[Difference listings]
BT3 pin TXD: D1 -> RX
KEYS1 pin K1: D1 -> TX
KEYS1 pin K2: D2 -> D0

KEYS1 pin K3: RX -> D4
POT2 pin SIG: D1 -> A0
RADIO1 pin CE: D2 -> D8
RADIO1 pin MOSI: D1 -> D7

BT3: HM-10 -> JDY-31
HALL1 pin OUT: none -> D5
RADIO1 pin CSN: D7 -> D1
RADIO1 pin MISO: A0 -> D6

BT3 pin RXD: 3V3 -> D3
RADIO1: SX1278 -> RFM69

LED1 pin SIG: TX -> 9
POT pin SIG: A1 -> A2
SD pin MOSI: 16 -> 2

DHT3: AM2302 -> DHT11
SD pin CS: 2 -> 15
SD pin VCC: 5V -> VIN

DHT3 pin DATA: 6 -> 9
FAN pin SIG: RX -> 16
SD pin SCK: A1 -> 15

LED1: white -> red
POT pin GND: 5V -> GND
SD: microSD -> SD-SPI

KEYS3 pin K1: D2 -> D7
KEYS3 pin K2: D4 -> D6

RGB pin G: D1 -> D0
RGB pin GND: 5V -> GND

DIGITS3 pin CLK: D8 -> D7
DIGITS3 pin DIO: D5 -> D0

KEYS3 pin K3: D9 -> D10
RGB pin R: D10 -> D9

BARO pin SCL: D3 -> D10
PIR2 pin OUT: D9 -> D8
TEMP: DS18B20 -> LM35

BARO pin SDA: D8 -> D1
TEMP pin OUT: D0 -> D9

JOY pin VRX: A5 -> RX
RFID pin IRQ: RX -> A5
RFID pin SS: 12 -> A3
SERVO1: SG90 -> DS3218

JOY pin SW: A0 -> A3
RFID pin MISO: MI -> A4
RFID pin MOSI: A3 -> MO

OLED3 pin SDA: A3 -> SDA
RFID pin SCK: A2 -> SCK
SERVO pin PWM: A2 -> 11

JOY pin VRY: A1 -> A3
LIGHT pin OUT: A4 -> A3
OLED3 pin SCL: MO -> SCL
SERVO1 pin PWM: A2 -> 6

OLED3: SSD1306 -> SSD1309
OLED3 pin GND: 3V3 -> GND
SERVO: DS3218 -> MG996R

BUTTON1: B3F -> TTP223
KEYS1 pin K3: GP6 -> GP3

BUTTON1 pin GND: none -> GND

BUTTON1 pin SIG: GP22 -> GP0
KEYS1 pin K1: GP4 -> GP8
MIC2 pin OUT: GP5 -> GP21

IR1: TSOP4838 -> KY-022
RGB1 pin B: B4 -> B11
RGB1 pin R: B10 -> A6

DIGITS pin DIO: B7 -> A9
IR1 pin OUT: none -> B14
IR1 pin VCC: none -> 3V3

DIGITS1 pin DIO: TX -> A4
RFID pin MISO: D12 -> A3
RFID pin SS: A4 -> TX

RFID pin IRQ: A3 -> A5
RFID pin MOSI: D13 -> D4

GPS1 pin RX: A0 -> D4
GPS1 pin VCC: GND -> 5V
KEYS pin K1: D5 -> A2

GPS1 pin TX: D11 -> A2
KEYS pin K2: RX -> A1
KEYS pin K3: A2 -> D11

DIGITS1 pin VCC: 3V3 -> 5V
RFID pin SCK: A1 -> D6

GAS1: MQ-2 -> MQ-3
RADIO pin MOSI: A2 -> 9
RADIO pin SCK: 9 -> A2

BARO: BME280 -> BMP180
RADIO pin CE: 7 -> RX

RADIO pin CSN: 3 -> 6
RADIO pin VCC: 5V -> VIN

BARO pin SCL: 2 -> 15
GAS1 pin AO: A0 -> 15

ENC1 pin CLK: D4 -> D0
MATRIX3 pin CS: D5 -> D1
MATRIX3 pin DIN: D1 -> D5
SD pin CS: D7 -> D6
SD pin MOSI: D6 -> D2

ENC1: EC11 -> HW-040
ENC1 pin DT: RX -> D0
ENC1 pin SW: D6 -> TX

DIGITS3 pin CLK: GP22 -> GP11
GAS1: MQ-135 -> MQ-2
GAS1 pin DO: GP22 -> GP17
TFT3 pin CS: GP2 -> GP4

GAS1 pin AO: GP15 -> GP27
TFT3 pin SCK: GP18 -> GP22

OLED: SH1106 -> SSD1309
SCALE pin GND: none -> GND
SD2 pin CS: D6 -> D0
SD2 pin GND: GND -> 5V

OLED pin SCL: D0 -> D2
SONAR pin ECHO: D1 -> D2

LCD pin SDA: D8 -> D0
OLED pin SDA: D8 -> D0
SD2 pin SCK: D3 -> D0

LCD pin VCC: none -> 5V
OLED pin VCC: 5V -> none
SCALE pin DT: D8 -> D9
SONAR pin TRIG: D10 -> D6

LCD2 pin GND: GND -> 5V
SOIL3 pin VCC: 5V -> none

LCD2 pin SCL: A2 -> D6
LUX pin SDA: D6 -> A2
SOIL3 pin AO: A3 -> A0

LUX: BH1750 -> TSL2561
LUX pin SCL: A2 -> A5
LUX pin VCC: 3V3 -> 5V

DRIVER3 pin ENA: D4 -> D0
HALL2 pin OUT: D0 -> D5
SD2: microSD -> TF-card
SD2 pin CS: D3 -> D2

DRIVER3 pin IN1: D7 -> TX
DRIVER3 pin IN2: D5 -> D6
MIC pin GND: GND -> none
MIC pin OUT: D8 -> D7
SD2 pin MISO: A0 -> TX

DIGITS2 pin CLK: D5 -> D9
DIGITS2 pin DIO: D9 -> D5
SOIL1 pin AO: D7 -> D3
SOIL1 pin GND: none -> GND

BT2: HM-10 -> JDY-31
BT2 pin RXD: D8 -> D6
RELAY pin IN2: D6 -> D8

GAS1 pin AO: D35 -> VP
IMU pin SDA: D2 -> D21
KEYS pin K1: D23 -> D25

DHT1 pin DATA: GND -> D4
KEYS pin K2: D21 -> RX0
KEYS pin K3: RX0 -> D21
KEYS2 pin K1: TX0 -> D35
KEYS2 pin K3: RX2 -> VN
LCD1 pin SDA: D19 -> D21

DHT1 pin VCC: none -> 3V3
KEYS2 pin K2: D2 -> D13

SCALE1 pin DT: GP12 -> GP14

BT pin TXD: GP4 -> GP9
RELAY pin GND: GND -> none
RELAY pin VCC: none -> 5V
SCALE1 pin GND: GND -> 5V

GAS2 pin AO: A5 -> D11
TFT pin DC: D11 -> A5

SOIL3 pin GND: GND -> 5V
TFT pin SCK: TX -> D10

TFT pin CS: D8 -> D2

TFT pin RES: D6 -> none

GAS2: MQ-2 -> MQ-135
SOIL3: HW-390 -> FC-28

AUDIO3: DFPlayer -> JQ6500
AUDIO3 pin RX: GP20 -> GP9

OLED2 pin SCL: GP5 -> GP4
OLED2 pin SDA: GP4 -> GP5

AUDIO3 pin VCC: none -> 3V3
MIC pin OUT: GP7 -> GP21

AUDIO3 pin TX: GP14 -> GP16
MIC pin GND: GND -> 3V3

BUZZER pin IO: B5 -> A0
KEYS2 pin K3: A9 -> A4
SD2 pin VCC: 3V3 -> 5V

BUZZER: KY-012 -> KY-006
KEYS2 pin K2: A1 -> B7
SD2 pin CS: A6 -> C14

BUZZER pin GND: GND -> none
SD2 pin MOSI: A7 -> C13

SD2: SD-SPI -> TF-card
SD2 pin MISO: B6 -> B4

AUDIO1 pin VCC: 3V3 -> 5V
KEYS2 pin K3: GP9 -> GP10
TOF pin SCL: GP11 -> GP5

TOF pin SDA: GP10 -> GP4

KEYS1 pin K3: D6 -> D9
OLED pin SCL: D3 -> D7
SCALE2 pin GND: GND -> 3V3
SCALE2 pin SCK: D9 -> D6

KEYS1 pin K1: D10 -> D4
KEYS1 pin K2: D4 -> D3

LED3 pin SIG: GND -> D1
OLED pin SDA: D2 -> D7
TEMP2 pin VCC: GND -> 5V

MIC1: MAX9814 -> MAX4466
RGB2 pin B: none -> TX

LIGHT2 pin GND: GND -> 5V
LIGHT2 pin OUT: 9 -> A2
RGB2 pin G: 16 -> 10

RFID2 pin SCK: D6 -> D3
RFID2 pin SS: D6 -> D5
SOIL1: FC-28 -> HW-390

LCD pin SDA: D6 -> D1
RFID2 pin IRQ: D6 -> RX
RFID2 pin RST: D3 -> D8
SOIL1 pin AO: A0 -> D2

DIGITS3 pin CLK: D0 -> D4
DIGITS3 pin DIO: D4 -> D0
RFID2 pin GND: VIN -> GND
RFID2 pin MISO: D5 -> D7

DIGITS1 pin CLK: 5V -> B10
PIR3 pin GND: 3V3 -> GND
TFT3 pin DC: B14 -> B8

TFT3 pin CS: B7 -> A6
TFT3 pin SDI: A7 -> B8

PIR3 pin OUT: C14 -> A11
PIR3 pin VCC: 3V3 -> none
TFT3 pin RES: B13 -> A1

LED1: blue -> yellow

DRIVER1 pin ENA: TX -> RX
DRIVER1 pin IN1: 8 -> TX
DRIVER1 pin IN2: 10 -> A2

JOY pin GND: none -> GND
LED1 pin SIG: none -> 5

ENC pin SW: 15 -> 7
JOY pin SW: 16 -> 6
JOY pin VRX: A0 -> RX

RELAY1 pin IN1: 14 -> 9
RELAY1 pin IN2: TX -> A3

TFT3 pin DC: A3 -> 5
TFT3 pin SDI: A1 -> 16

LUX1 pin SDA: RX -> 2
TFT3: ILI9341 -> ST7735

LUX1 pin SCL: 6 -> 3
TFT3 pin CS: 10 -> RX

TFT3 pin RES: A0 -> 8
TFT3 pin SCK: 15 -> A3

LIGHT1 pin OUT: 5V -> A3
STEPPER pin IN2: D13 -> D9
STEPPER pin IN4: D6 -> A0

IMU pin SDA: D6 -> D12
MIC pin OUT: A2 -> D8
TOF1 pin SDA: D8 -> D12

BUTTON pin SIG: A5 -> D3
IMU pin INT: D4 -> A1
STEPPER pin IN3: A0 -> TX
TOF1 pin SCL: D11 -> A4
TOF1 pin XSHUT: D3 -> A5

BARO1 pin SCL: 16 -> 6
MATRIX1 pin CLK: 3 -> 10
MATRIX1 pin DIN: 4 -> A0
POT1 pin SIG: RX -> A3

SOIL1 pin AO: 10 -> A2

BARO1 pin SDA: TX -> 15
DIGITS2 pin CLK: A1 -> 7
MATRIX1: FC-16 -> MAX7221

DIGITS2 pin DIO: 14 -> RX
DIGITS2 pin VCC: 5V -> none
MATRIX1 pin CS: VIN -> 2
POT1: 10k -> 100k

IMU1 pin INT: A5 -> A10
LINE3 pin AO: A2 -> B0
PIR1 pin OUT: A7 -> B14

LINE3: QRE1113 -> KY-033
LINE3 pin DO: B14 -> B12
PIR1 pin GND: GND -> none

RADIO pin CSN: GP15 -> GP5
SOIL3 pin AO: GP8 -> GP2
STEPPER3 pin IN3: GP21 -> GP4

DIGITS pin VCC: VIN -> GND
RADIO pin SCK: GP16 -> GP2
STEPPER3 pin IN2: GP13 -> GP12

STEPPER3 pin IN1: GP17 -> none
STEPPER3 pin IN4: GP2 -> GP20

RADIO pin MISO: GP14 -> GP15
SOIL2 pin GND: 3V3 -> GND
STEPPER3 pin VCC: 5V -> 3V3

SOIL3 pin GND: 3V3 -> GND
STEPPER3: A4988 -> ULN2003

**WORK ITEM**. Copy out the data above word for word, starting at its first line and ending with the line that contains "DHT3: AM2302 -> DHT11".

**COMPLETED TASK**.
BT3 pin TXD: D1 -> RX
KEYS1 pin K1: D1 -> TX
KEYS1 pin K2: D2 -> D0

KEYS1 pin K3: RX -> D4
POT2 pin SIG: D1 -> A0
RADIO1 pin CE: D2 -> D8
RADIO1 pin MOSI: D1 -> D7

BT3: HM-10 -> JDY-31
HALL1 pin OUT: none -> D5
RADIO1 pin CSN: D7 -> D1
RADIO1 pin MISO: A0 -> D6

BT3 pin RXD: 3V3 -> D3
RADIO1: SX1278 -> RFM69

LED1 pin SIG: TX -> 9
POT pin SIG: A1 -> A2
SD pin MOSI: 16 -> 2

DHT3: AM2302 -> DHT11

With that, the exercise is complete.